→ **PROBLEM DETAILS**
Your job is to give again, exactly and with no additions, the lines in the records below from the one with "(198, 338) = (121, 272): green" through the one with "(565, 238) = (357, 201): grey", both included. Omit the pictures.

→ **DATA SUPPLIED**

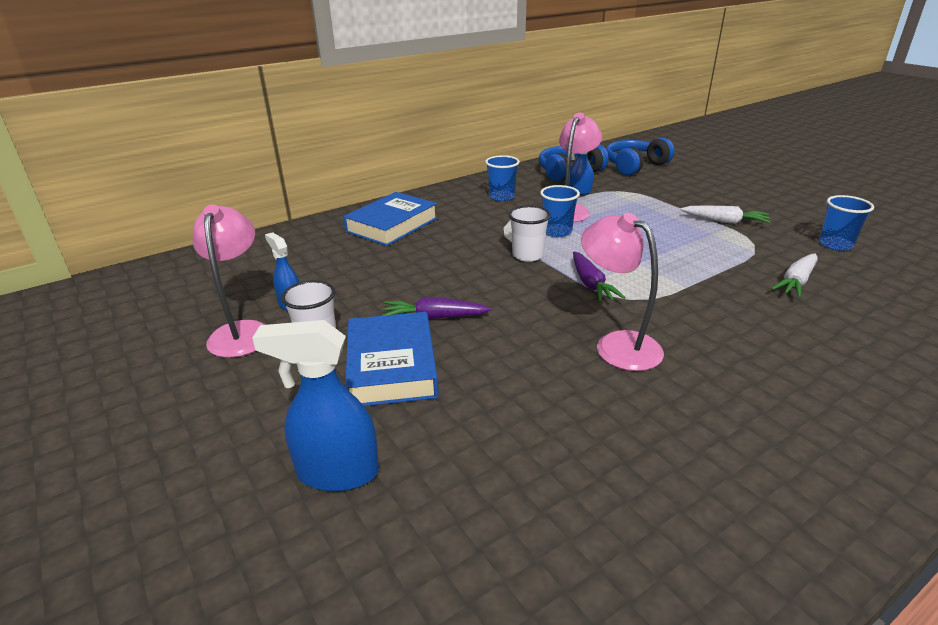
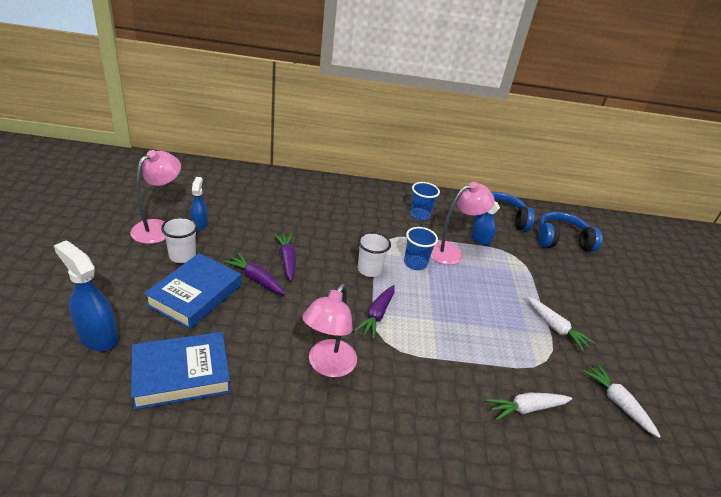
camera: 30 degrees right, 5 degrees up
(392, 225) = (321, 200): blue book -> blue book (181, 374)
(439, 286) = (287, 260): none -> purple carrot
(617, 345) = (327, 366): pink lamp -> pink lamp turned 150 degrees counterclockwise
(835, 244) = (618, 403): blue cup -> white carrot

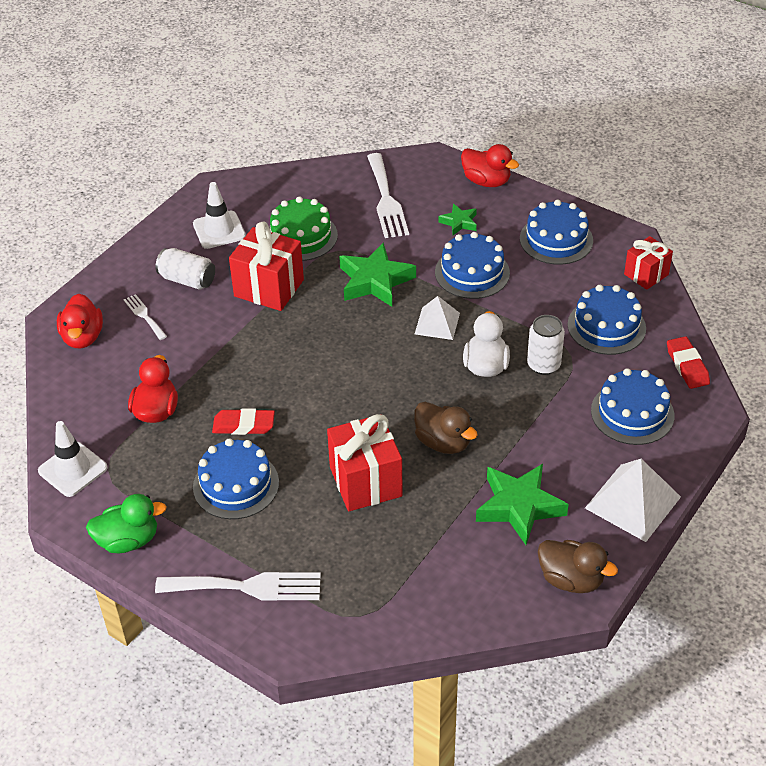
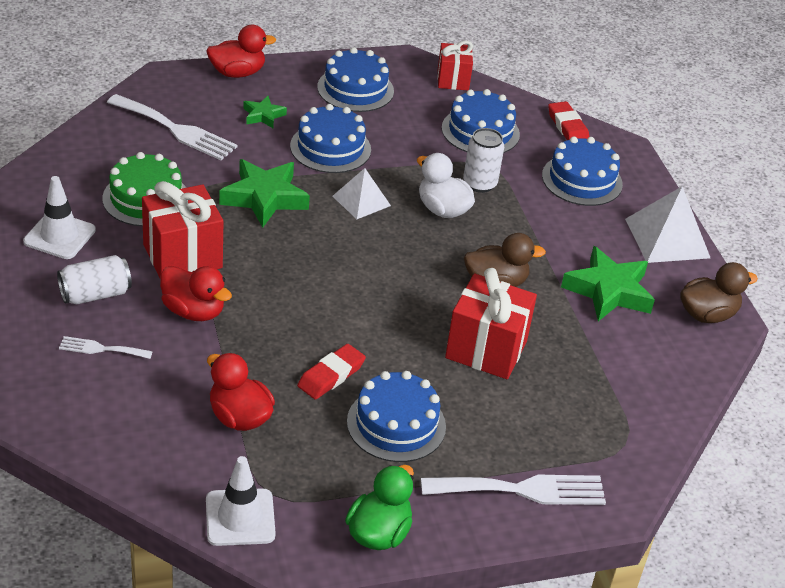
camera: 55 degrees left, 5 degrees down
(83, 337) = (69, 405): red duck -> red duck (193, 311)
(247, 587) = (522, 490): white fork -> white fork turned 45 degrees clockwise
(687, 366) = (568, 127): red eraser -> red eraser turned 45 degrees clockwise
---
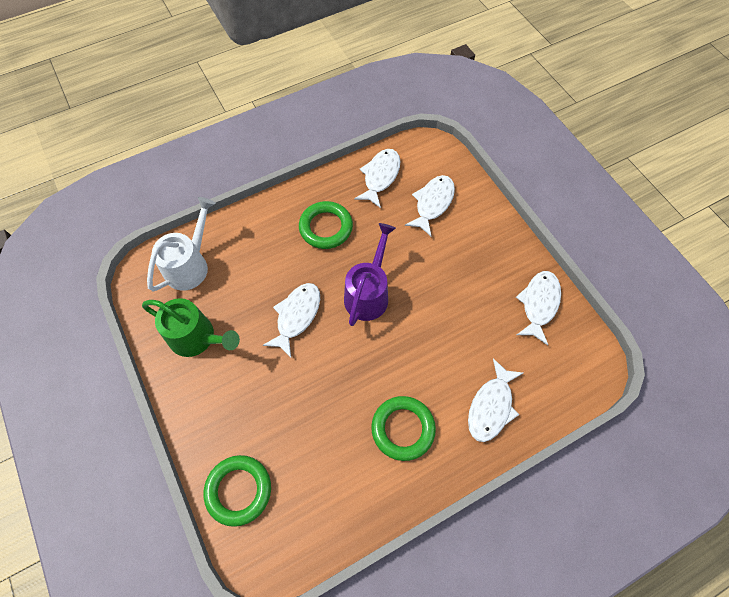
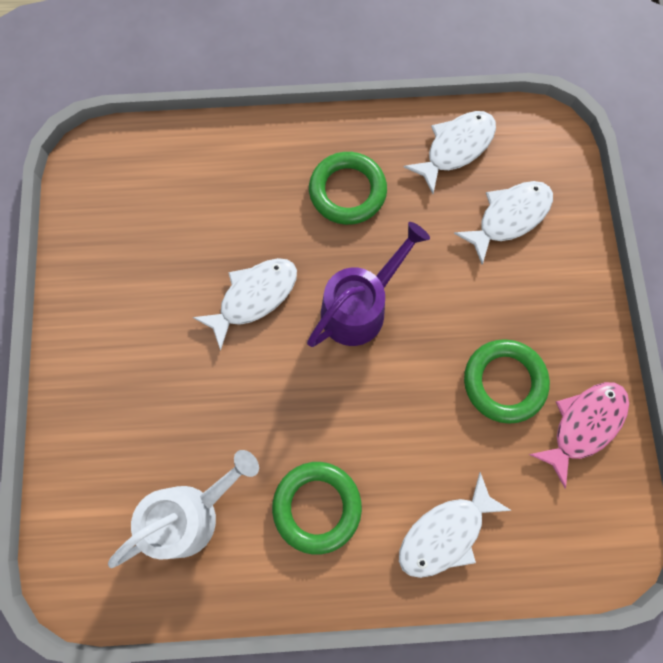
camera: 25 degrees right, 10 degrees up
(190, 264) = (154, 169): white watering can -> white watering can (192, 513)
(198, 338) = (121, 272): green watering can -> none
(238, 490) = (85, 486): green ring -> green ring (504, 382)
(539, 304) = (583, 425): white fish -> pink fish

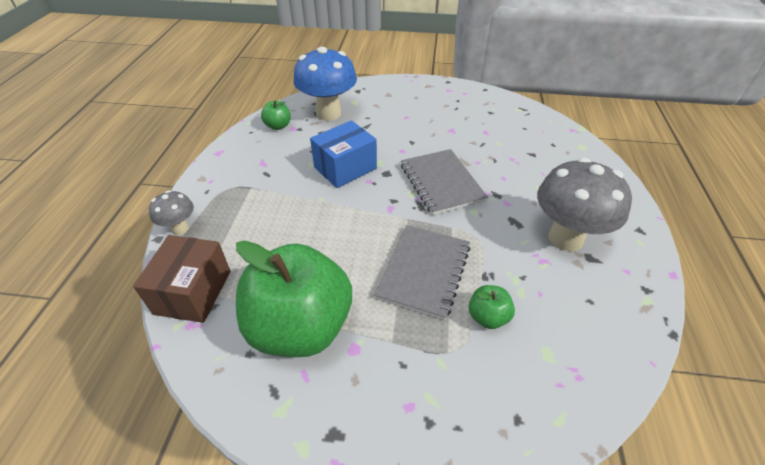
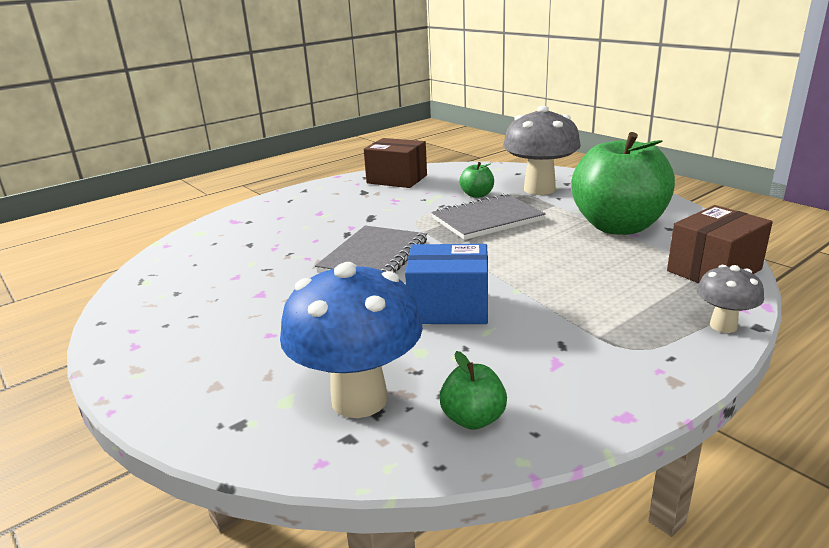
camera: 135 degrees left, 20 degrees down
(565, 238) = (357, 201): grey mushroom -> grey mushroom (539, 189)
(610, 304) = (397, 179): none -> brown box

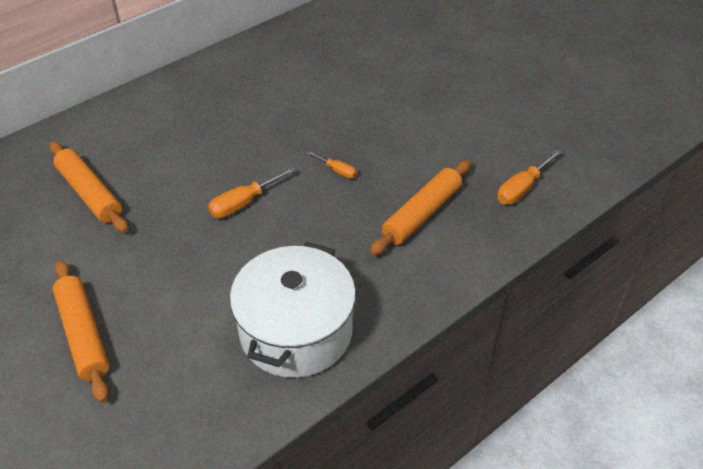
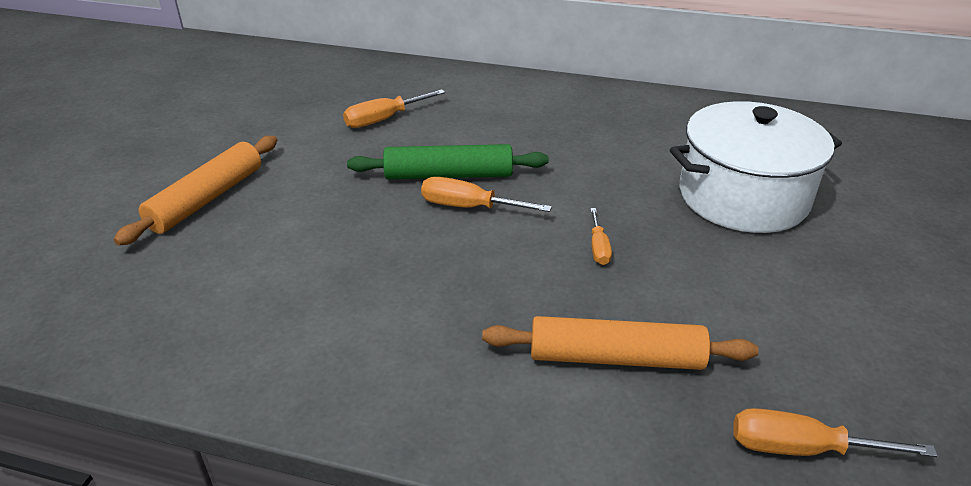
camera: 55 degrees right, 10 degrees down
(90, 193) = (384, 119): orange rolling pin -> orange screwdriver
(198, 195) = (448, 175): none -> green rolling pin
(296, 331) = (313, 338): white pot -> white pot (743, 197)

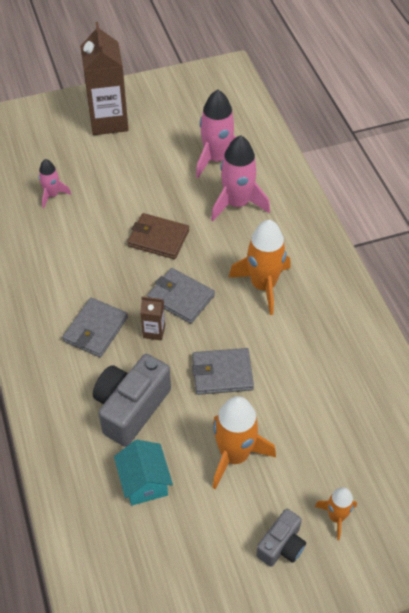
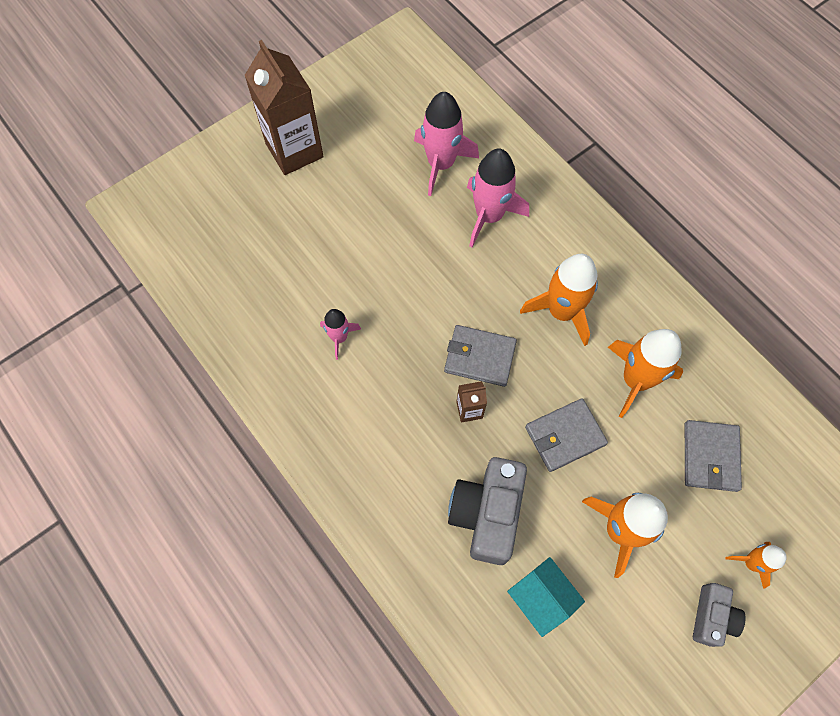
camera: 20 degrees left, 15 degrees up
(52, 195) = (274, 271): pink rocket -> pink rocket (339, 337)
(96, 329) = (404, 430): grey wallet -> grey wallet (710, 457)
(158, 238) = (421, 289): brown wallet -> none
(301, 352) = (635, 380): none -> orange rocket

→ **ANSWER TO THIS TASK**
(198, 338) = (121, 272): green watering can -> none
(238, 490) = (85, 486): green ring -> green ring (504, 382)
(539, 304) = (583, 425): white fish -> pink fish

camera: 135 degrees left, 20 degrees down
(565, 238) = (357, 201): grey mushroom -> grey mushroom (539, 189)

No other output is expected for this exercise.